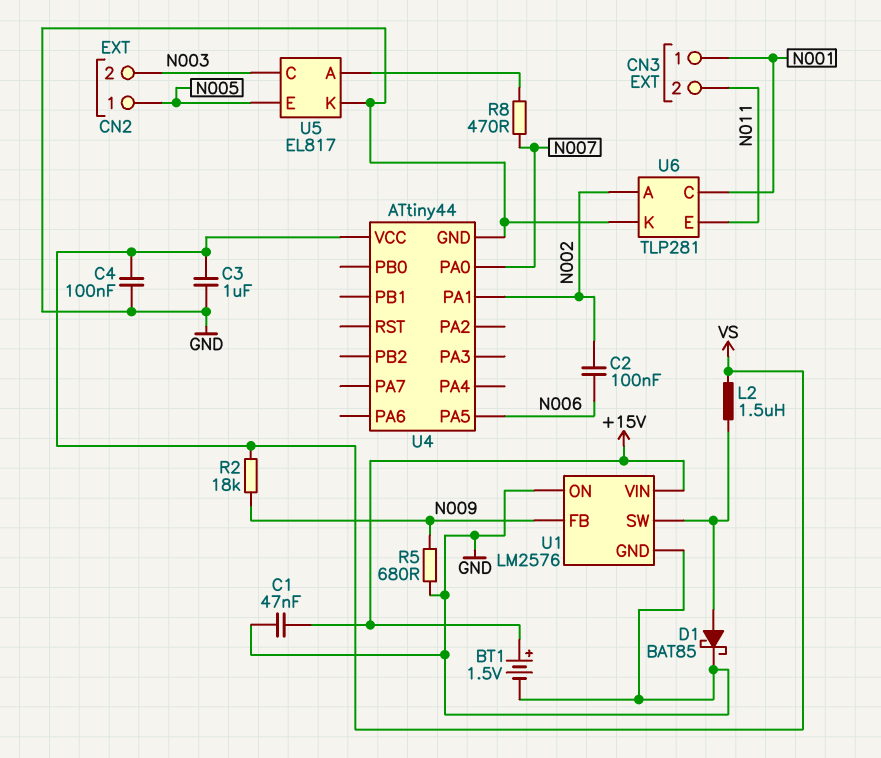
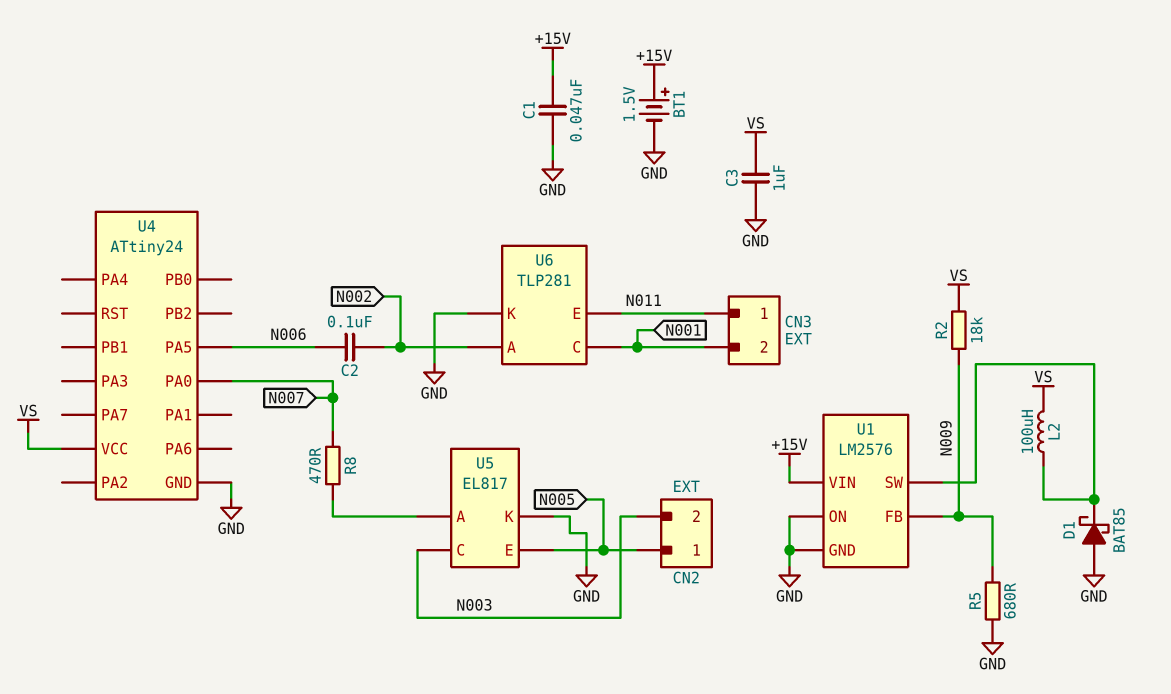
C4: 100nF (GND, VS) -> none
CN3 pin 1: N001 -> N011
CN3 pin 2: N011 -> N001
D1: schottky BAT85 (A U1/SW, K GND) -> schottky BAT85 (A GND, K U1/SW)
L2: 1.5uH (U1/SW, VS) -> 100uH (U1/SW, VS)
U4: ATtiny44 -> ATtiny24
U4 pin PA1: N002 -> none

****************************************

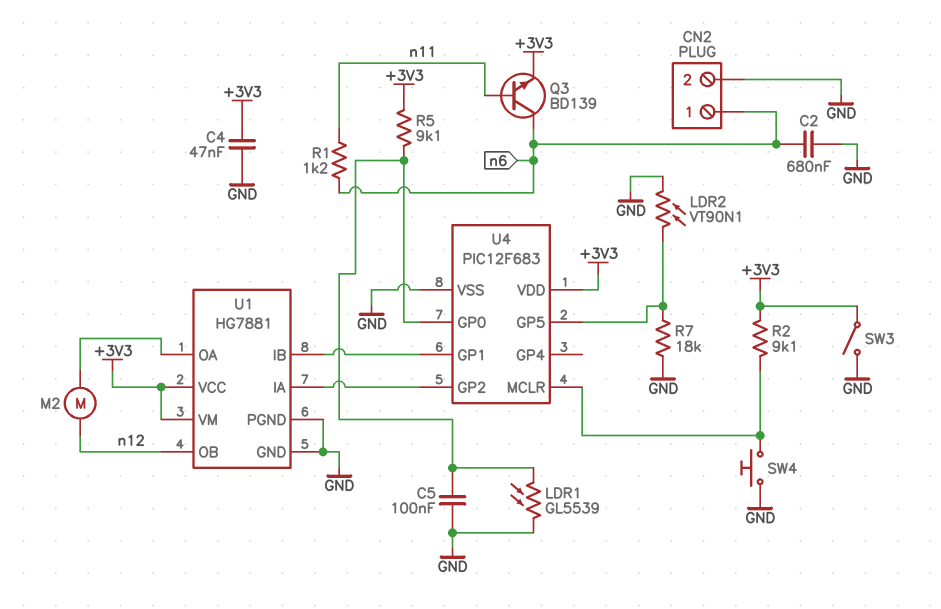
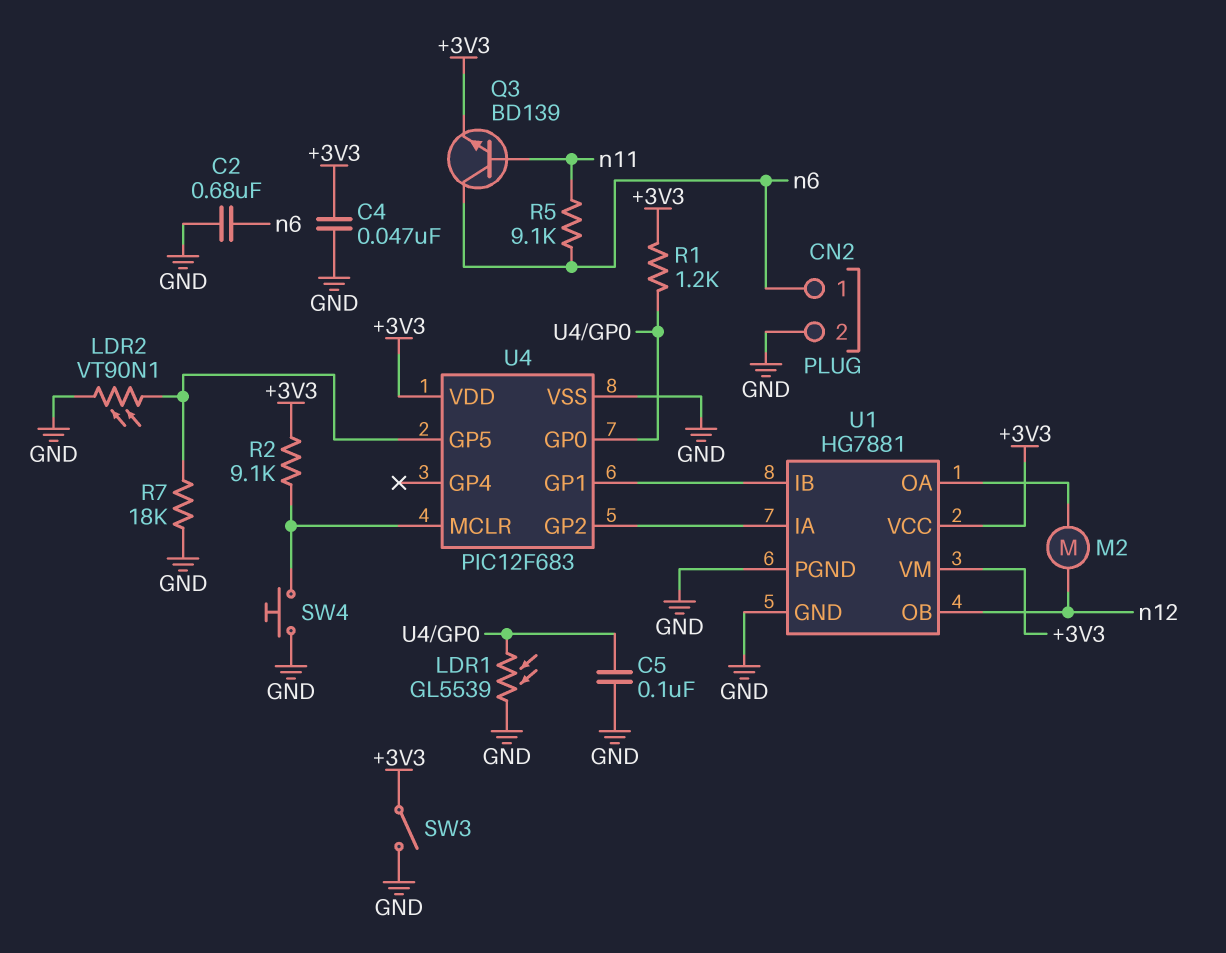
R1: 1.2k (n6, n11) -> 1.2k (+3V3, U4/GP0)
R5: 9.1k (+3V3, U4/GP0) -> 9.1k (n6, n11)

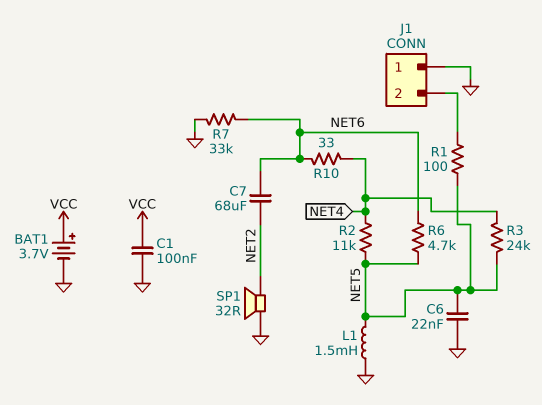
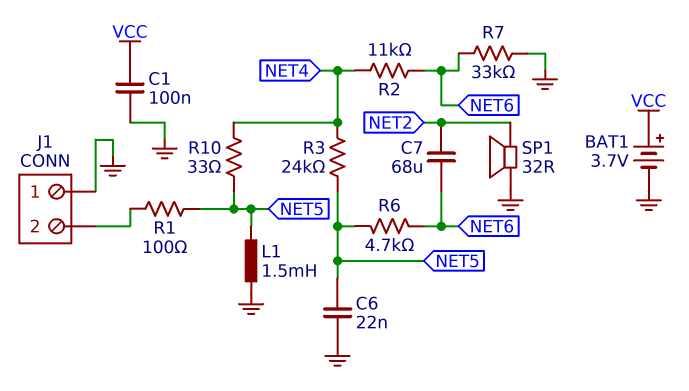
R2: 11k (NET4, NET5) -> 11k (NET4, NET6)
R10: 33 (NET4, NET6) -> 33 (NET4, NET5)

****************************************

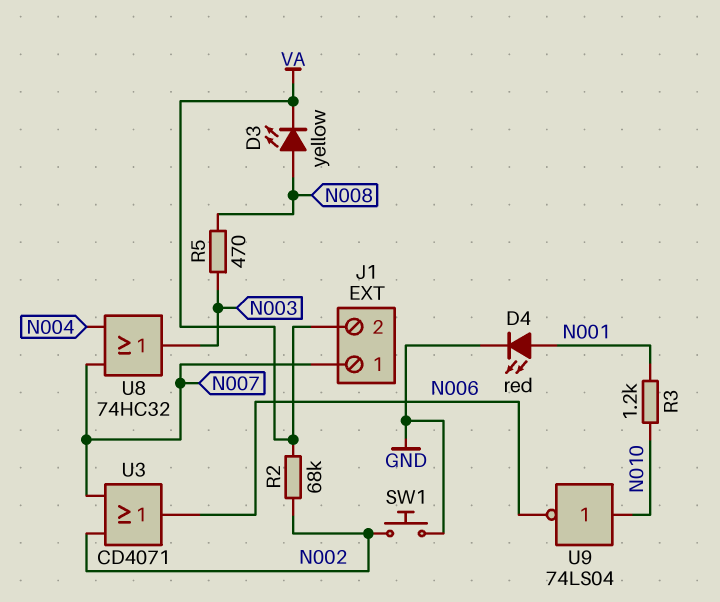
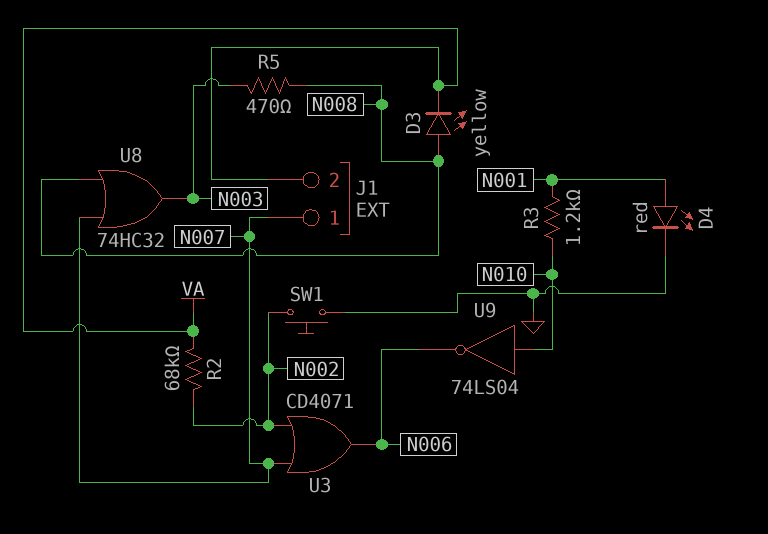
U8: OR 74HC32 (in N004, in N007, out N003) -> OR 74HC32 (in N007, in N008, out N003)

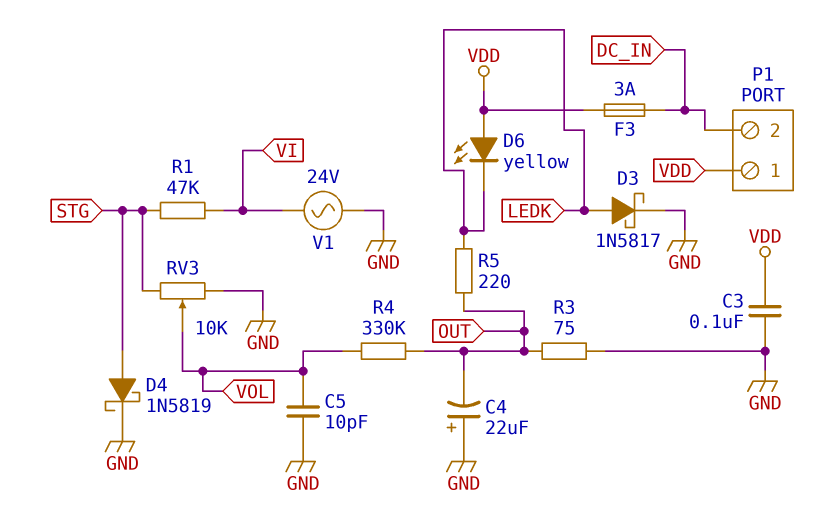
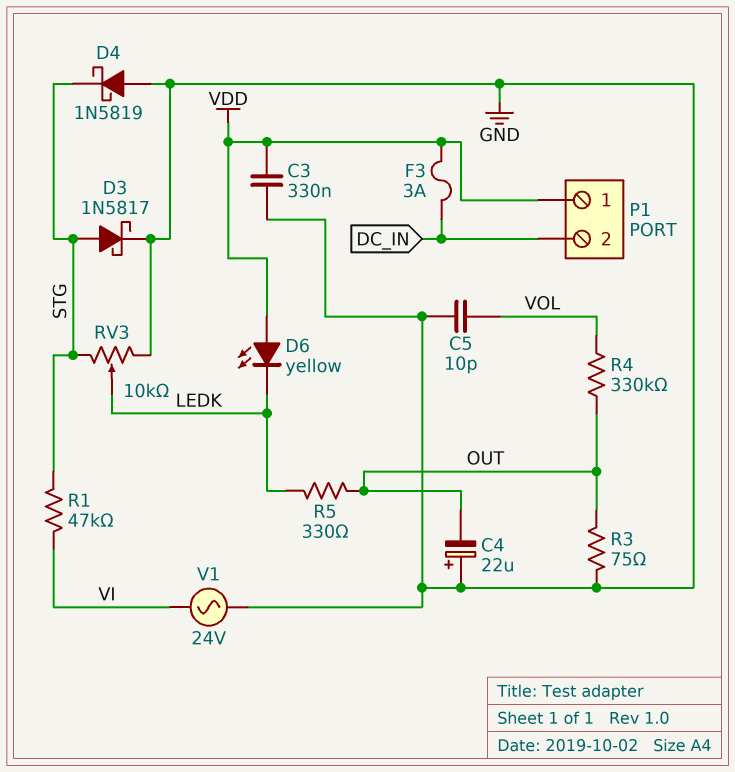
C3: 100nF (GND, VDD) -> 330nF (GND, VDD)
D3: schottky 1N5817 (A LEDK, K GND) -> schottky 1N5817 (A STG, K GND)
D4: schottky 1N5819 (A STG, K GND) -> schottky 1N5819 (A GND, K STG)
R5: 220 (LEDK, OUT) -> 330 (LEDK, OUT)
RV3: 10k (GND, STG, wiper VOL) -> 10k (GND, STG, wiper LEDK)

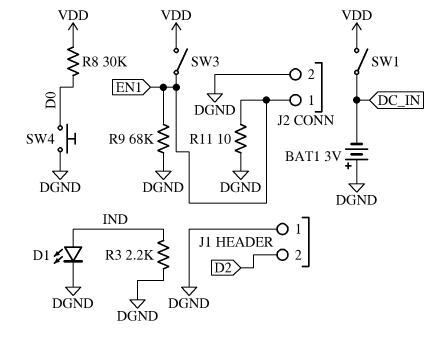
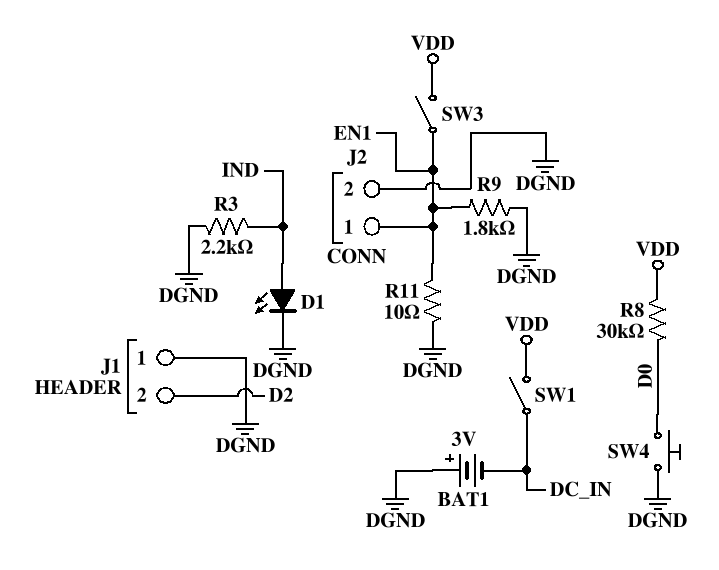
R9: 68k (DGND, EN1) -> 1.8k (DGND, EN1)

****************************************

** WHAT YOU WILL DO **
What lines in the listing above hold the string "schottky"? List them.

** WRITTEN SOLUTION **
D1: schottky BAT85 (A U1/SW, K GND) -> schottky BAT85 (A GND, K U1/SW)
D3: schottky 1N5817 (A LEDK, K GND) -> schottky 1N5817 (A STG, K GND)
D4: schottky 1N5819 (A STG, K GND) -> schottky 1N5819 (A GND, K STG)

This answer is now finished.